= Problem =
When a line of the records contains "none", copy it.

= Available data =
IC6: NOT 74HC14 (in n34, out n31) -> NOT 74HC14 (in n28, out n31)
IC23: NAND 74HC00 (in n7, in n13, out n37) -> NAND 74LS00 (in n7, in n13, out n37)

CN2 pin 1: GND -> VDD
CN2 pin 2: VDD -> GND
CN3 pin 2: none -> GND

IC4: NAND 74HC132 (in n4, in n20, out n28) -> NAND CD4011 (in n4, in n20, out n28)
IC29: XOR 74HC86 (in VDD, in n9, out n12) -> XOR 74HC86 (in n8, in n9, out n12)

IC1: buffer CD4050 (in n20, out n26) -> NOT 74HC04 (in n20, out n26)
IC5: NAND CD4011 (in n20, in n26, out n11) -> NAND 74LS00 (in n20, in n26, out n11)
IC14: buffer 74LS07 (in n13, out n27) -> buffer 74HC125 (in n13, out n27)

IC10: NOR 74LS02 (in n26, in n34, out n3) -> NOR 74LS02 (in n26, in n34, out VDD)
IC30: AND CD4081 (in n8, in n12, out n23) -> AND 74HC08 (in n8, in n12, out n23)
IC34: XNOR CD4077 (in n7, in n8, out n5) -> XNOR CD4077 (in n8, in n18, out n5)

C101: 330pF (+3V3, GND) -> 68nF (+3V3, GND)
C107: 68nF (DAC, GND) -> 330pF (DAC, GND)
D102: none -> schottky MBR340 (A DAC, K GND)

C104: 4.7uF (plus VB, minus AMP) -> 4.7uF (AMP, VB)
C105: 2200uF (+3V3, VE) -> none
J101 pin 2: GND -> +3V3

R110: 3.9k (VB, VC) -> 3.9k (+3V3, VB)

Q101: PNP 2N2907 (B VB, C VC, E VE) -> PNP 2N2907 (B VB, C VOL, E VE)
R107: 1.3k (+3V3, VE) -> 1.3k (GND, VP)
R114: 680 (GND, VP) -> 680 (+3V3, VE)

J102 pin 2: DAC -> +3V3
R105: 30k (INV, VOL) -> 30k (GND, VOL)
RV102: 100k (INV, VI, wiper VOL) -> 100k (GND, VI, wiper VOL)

= Solution for this problem =
CN3 pin 2: none -> GND
D102: none -> schottky MBR340 (A DAC, K GND)
C105: 2200uF (+3V3, VE) -> none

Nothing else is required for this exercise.